• _Provided material_
------------------------------------------------------------------------

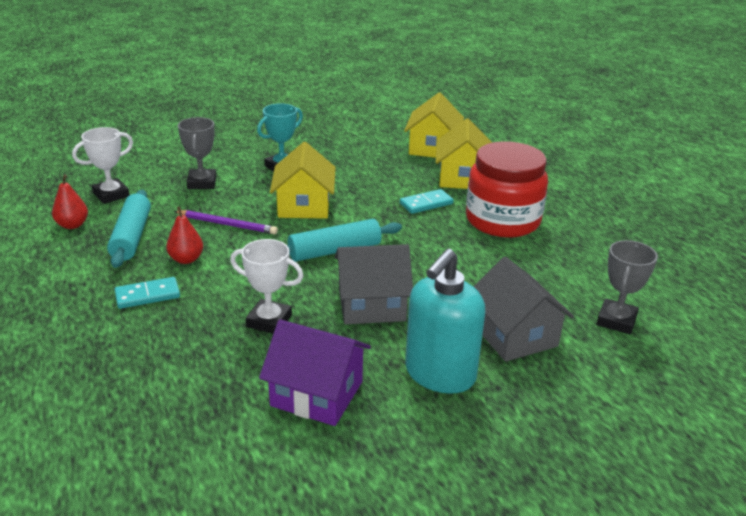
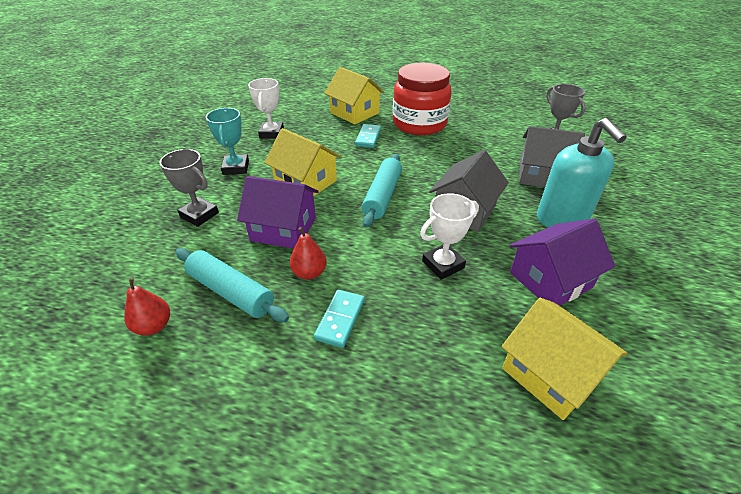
camera: 50 degrees left, 10 degrees up
(111, 195) = (136, 276): white trophy -> white trophy (271, 133)
(227, 224) = (283, 229): purple pencil -> purple house
(432, 148) = (304, 105): yellow house -> yellow house (551, 373)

------------------------------------------------------------------------

• _What the exercise asks_
The listing above must be restated word for word. Its pictures are to be left out.

• _Task answer_
camera: 50 degrees left, 10 degrees up
(111, 195) = (136, 276): white trophy -> white trophy (271, 133)
(227, 224) = (283, 229): purple pencil -> purple house
(432, 148) = (304, 105): yellow house -> yellow house (551, 373)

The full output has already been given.